▶ [What is being asked] Below are records with pictures. Reproduce exactly the lines from the line with "C101: 680uF (plus" to the line with "R3: 68k (GND, U3/MCLR) -> 47k (GND, U3/MCLR)", inclusive, and leave each picture out.

▶ [Data for review]
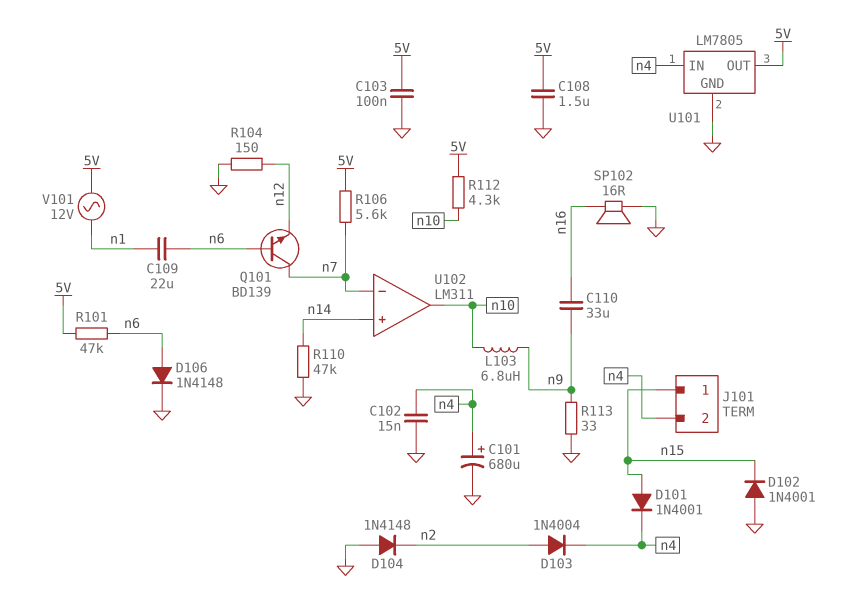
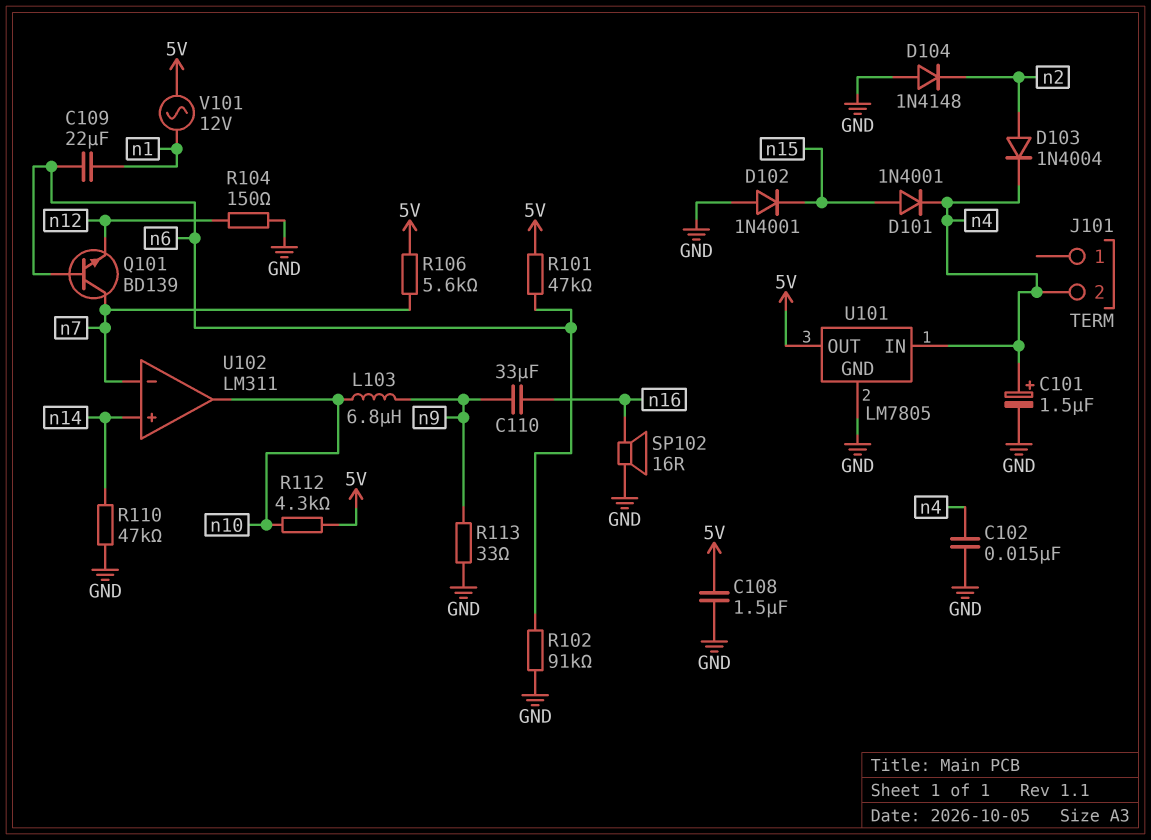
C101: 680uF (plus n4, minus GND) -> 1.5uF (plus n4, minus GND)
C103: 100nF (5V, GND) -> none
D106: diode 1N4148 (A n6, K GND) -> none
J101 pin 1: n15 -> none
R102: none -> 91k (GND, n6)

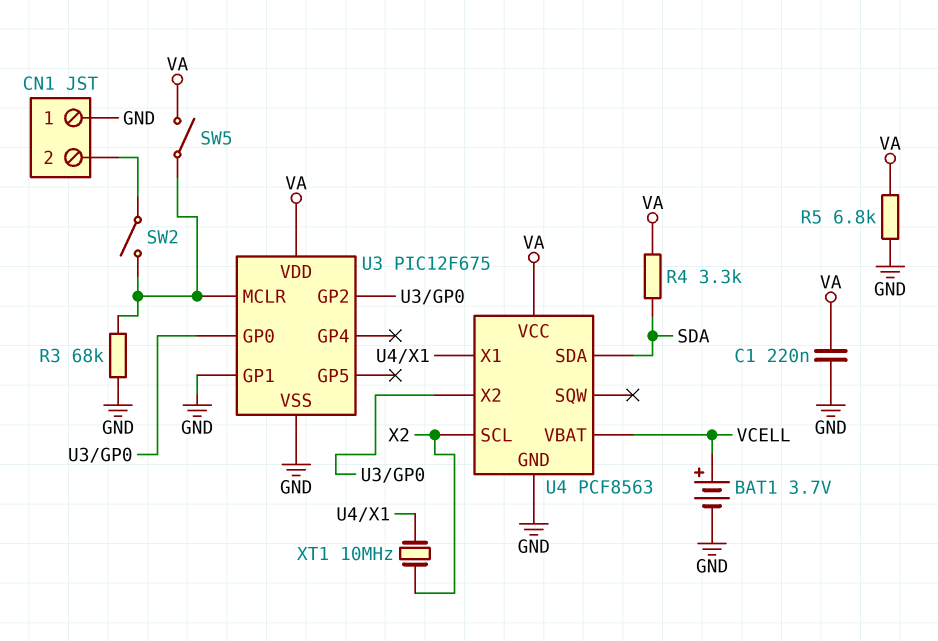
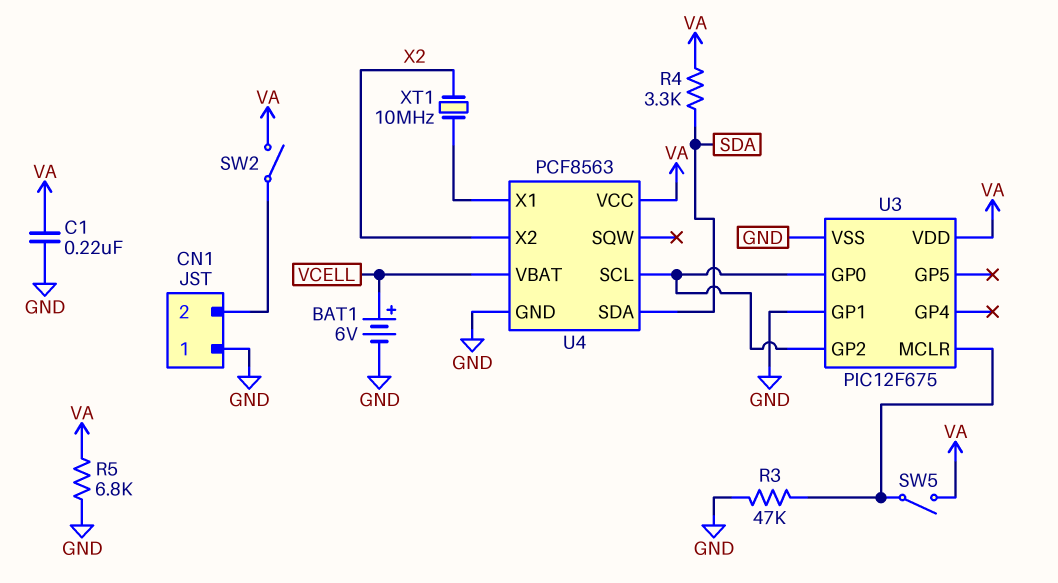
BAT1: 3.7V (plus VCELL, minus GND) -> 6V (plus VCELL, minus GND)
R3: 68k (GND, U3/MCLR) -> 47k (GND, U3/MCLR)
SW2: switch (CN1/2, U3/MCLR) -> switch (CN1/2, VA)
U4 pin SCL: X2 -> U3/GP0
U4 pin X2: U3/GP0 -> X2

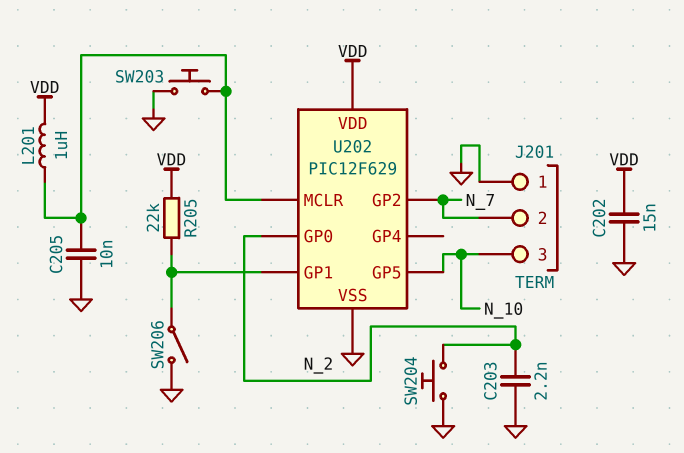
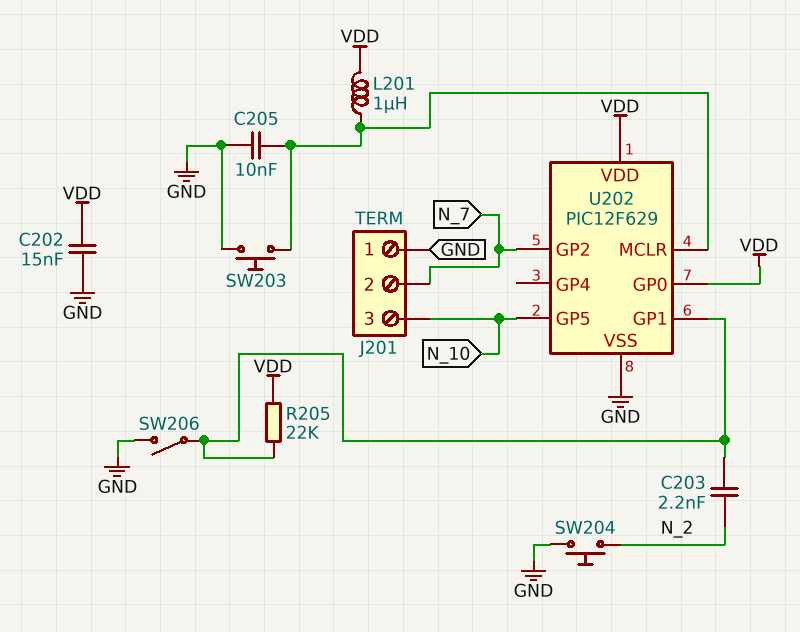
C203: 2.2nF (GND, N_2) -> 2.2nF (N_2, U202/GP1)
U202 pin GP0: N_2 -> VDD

...

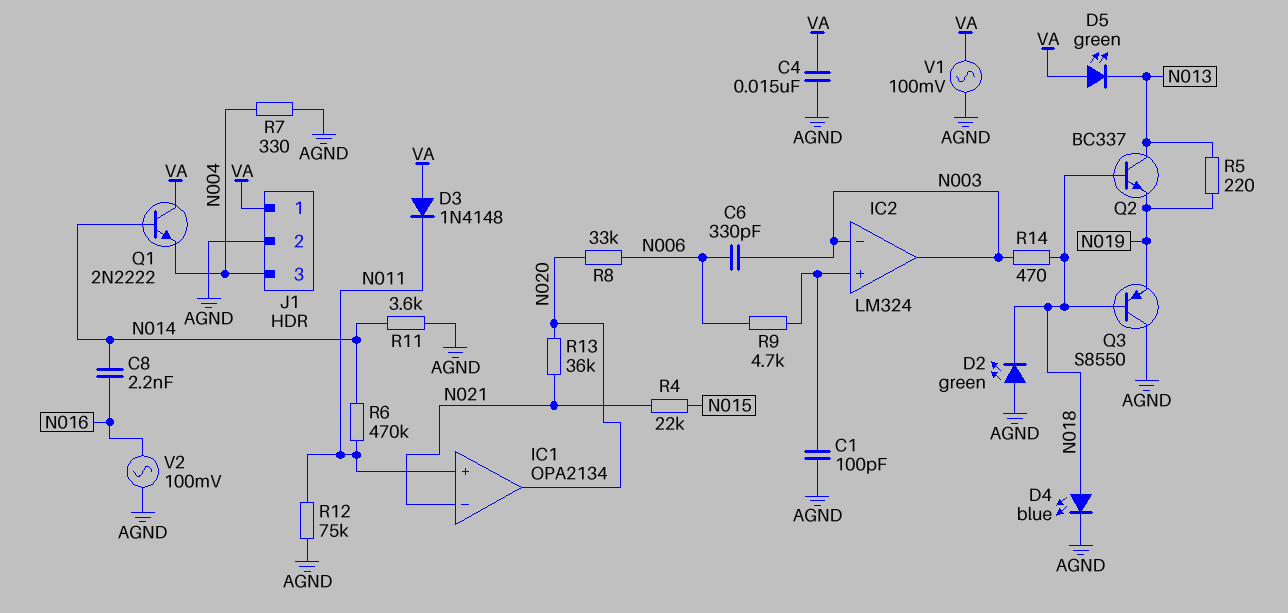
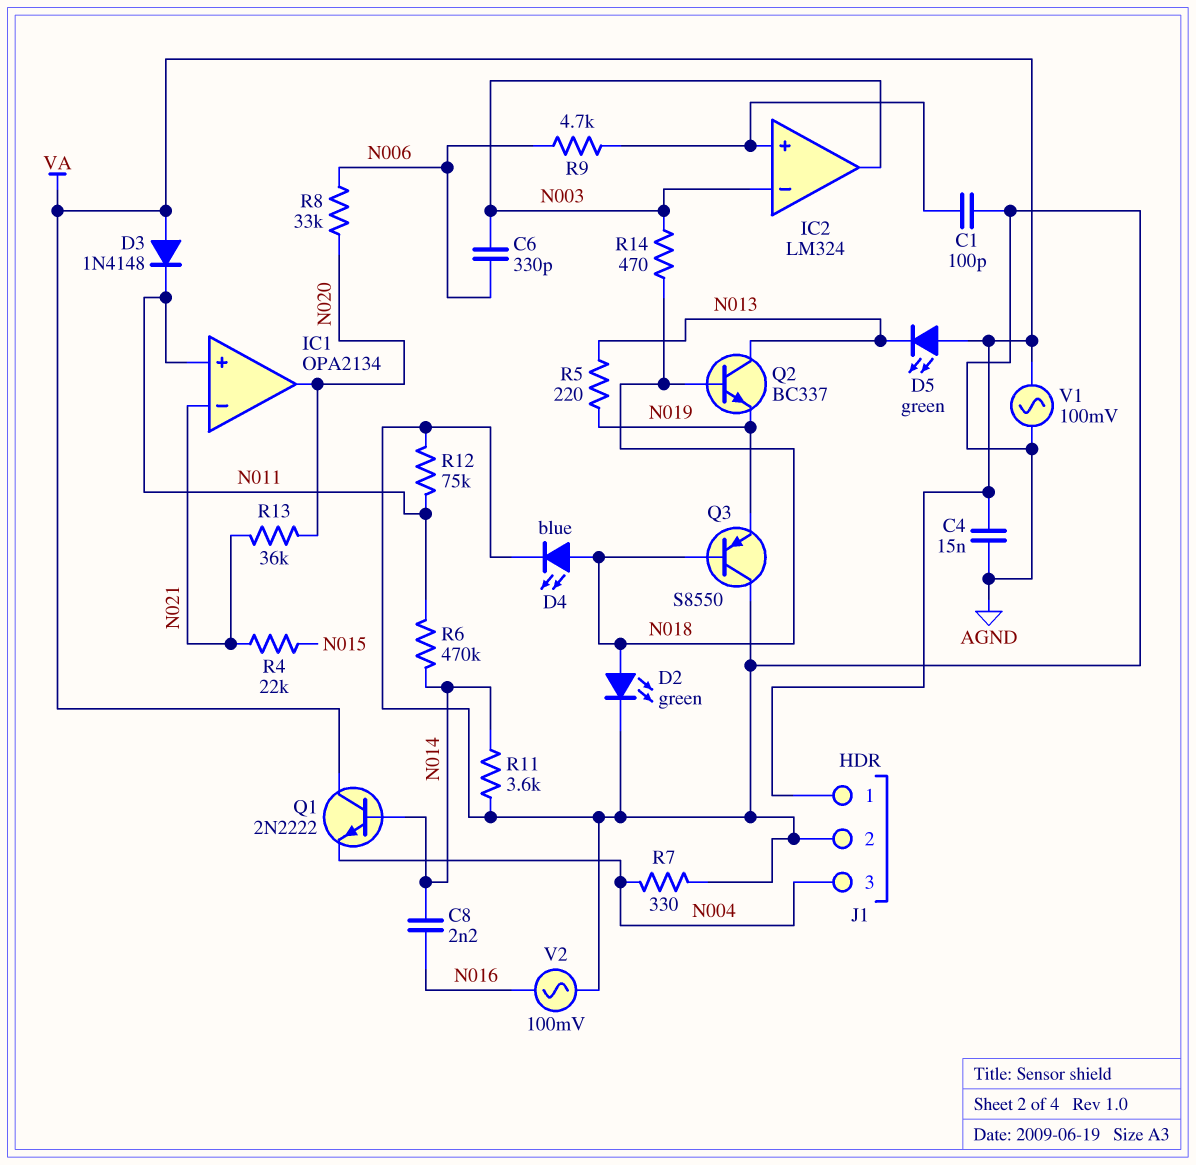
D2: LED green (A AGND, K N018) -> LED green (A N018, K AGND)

▶ [Exercise response]
C101: 680uF (plus n4, minus GND) -> 1.5uF (plus n4, minus GND)
C103: 100nF (5V, GND) -> none
D106: diode 1N4148 (A n6, K GND) -> none
J101 pin 1: n15 -> none
R102: none -> 91k (GND, n6)

BAT1: 3.7V (plus VCELL, minus GND) -> 6V (plus VCELL, minus GND)
R3: 68k (GND, U3/MCLR) -> 47k (GND, U3/MCLR)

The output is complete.